A full, word-for-word copy of the listing below is needed; leave the images out of it.

-*-*-

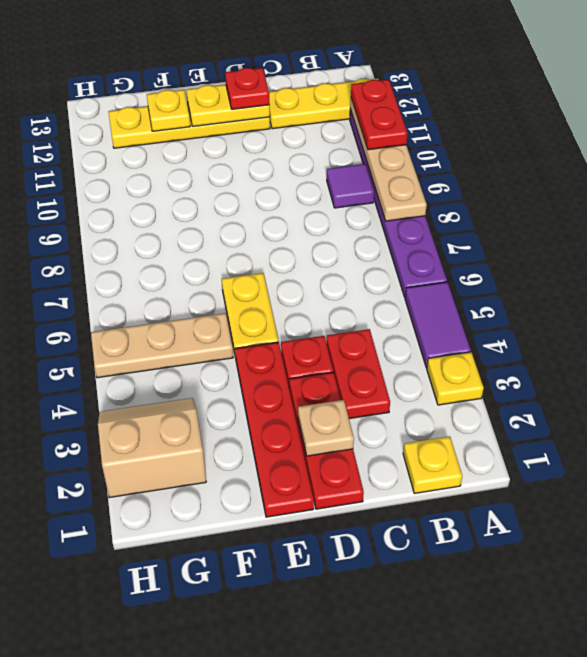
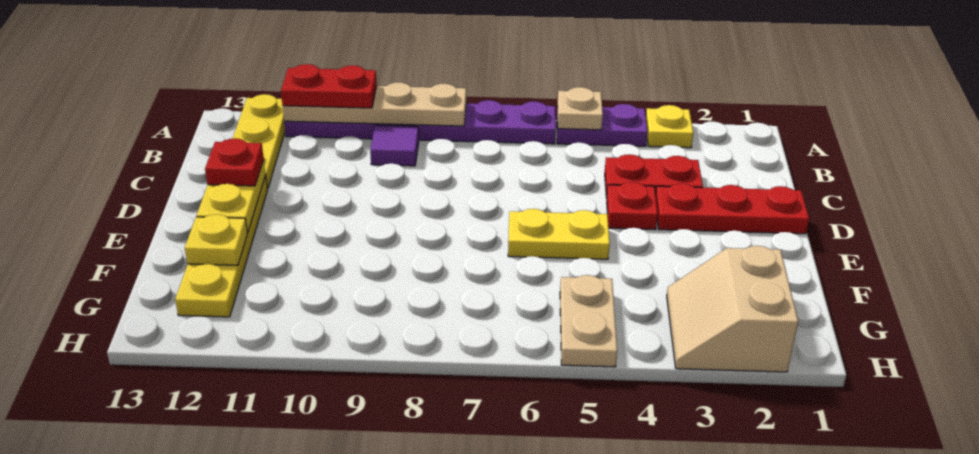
purple tile A4:A5 level 1 -> purple plate A4:A5 level 1
yellow plate B1 level 1 -> none
tan plate D2 level 2 -> tan plate A5 level 2
red plate E1:E4 level 1 -> none
tan plate F5:H5 level 1 -> tan plate G5:H5 level 1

-*-*-

→ EXERCISE RESULT:
purple tile A4:A5 level 1 -> purple plate A4:A5 level 1
yellow plate B1 level 1 -> none
tan plate D2 level 2 -> tan plate A5 level 2
red plate E1:E4 level 1 -> none
tan plate F5:H5 level 1 -> tan plate G5:H5 level 1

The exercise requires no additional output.